• What you should do: Report every line of the rows below that contains the string "Violin", copying each one in full. Case counts.

• Data lines:
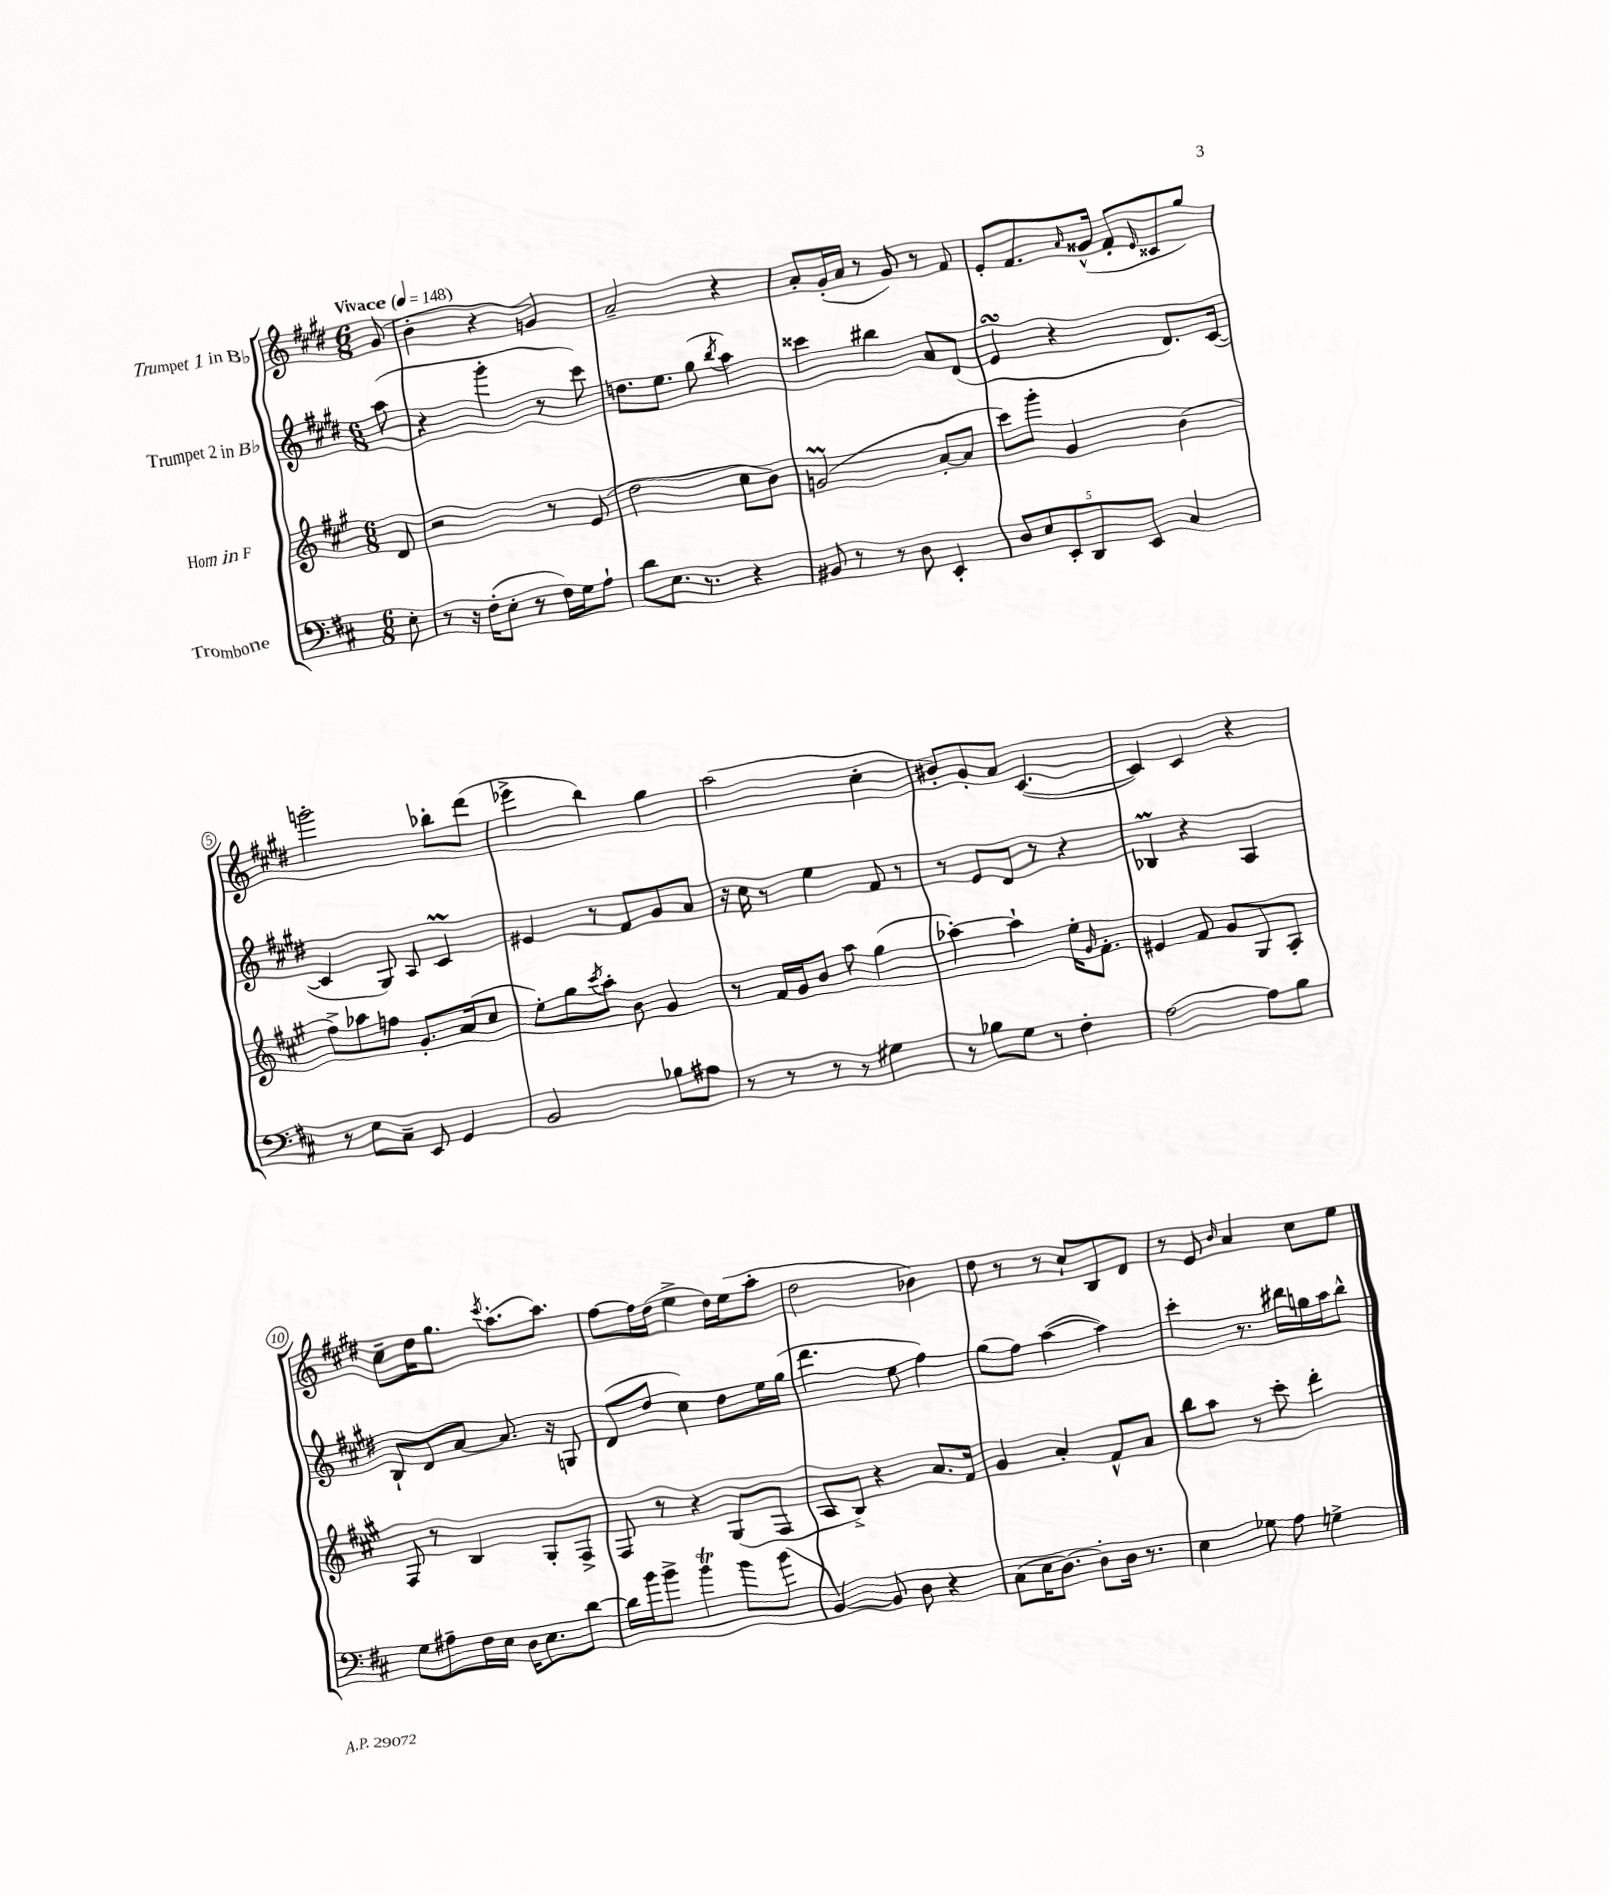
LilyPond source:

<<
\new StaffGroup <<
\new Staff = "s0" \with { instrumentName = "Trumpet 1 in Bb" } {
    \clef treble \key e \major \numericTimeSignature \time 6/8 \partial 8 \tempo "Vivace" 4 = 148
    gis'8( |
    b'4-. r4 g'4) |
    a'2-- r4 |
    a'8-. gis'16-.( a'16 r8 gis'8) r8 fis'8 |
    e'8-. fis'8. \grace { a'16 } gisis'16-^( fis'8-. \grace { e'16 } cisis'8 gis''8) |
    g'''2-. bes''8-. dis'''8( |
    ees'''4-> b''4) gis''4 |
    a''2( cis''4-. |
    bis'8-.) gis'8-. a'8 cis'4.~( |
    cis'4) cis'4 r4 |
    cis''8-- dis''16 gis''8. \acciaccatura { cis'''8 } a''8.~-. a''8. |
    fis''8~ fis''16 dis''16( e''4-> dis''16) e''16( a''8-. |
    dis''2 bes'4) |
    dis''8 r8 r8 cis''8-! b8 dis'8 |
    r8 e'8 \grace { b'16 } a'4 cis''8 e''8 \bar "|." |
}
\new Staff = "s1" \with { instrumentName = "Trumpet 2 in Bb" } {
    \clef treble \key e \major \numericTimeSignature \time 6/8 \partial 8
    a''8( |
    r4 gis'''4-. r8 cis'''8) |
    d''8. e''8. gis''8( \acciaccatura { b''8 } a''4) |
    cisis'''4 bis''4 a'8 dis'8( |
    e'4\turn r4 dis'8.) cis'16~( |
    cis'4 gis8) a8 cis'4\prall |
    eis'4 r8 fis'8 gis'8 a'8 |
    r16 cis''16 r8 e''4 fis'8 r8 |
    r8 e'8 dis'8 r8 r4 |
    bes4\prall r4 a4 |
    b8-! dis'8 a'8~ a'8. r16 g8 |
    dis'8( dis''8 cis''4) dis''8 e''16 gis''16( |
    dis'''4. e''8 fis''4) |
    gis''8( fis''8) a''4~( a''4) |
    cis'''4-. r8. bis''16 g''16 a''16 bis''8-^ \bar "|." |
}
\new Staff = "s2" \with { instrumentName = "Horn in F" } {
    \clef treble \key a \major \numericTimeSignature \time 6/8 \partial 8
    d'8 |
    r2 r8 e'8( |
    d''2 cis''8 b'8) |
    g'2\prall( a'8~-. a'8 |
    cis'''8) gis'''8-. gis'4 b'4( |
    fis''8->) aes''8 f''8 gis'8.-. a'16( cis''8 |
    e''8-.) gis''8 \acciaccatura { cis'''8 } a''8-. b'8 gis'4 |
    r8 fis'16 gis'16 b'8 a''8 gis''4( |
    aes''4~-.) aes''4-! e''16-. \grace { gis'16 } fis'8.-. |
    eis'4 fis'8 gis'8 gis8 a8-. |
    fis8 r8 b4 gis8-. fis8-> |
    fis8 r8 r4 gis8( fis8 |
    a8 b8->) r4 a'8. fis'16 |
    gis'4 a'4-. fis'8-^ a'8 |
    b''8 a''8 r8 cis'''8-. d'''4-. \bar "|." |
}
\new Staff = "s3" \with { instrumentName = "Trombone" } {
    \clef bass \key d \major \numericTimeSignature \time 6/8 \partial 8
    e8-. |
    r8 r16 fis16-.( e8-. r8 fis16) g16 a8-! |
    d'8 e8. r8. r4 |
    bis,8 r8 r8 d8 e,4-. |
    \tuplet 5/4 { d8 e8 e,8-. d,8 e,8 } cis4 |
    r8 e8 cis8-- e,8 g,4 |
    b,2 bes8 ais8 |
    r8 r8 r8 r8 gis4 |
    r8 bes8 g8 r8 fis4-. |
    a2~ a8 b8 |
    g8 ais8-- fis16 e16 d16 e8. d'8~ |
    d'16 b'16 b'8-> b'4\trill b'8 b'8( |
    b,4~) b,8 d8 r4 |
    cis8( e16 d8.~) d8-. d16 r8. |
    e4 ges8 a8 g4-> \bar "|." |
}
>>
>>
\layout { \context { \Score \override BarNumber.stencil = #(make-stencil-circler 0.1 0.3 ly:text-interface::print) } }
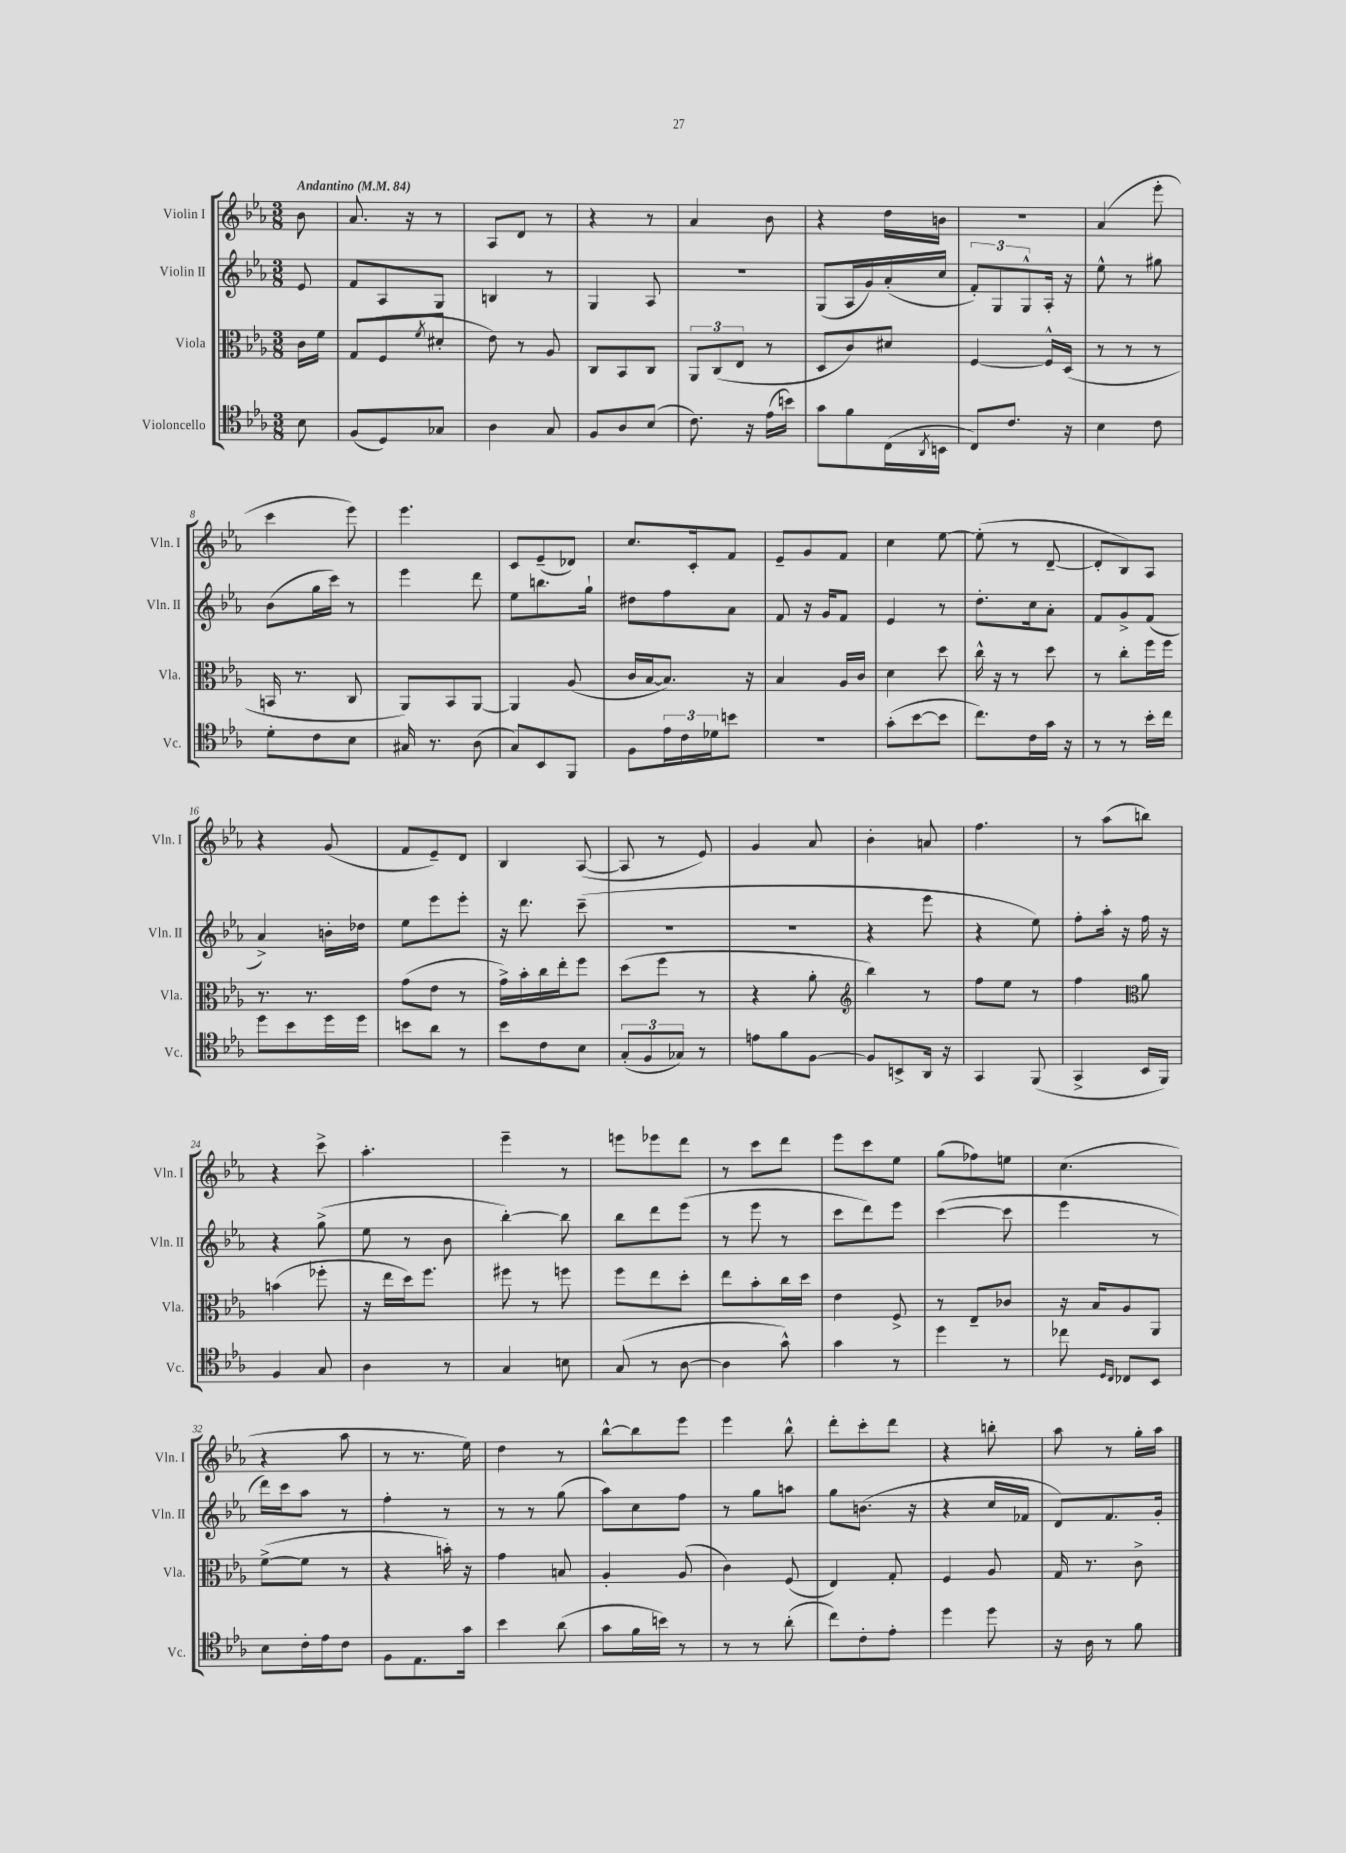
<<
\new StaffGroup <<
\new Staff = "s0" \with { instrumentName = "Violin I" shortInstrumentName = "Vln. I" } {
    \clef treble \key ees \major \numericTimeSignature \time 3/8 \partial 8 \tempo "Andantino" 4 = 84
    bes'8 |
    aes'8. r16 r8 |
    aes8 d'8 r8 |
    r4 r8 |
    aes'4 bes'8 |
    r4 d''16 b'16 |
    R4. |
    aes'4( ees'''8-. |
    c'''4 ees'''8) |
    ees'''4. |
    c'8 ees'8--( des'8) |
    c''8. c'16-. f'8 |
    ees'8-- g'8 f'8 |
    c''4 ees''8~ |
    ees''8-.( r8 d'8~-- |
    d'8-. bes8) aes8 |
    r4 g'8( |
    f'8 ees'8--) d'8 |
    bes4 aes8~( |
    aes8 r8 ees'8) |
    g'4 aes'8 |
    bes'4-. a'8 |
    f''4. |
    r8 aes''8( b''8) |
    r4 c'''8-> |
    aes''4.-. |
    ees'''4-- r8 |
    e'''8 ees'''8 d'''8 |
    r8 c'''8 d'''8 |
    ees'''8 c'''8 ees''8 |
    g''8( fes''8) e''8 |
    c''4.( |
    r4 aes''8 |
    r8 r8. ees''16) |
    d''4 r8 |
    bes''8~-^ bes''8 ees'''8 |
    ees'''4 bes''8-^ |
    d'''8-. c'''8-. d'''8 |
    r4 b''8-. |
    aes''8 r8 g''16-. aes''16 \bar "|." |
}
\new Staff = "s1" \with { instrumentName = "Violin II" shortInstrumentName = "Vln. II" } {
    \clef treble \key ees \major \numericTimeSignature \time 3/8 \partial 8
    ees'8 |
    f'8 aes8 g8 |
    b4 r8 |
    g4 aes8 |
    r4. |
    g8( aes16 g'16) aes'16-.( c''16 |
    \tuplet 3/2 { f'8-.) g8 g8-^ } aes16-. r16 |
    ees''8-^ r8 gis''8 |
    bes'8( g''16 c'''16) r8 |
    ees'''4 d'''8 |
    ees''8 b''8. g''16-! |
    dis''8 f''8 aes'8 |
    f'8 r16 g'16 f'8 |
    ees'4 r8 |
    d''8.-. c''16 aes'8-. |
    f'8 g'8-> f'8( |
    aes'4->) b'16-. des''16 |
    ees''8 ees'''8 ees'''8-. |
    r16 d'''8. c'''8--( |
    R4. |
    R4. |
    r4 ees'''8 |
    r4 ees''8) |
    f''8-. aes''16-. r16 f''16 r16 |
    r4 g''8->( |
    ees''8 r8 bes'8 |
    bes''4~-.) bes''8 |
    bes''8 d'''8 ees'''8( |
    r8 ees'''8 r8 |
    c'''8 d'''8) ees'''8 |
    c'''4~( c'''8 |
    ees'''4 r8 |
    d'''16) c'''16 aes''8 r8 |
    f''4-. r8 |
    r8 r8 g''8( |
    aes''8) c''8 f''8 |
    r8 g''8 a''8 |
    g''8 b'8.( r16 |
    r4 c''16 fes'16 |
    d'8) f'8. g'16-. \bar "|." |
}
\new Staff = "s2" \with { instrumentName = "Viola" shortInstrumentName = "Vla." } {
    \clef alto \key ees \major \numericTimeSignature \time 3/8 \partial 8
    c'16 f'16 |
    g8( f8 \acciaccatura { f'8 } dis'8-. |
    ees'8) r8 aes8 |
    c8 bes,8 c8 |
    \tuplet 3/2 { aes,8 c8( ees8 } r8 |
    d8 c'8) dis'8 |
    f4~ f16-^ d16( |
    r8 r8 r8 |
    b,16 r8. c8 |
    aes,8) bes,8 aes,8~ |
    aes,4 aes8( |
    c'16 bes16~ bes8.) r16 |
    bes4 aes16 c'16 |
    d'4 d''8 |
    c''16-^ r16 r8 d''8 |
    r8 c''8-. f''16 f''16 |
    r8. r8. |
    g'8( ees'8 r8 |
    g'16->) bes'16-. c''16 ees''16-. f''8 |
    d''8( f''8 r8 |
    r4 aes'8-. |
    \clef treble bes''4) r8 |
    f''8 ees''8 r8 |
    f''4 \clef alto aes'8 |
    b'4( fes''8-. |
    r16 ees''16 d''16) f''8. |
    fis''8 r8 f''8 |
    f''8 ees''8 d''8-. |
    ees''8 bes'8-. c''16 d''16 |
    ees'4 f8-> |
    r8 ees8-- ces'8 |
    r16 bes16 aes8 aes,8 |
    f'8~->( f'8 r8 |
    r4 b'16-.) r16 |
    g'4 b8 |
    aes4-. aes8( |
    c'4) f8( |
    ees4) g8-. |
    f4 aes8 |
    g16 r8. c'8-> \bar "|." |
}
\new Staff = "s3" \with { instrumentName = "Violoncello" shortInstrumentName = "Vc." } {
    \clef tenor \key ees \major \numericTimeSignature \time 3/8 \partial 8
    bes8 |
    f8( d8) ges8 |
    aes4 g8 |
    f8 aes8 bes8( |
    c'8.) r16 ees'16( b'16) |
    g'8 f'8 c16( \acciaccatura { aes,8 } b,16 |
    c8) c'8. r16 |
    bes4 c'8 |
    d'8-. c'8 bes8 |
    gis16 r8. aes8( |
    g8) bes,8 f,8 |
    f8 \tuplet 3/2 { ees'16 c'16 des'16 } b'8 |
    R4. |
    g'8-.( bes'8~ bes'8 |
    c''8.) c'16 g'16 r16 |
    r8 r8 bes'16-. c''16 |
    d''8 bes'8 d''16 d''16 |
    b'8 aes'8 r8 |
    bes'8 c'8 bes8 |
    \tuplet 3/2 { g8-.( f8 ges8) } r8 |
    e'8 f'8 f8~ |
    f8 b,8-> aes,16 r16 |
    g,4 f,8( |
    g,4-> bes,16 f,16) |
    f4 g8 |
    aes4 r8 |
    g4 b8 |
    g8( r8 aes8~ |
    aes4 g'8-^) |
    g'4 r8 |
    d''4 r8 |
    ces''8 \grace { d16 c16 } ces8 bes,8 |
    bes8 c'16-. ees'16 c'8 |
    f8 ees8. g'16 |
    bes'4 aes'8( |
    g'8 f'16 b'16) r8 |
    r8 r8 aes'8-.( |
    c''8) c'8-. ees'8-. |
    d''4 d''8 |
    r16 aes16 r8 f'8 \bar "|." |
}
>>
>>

• Exercise result:
\new Staff = "s0" \with { instrumentName = "Violin I" shortInstrumentName = "Vln. I" } {
\new Staff = "s1" \with { instrumentName = "Violin II" shortInstrumentName = "Vln. II" } {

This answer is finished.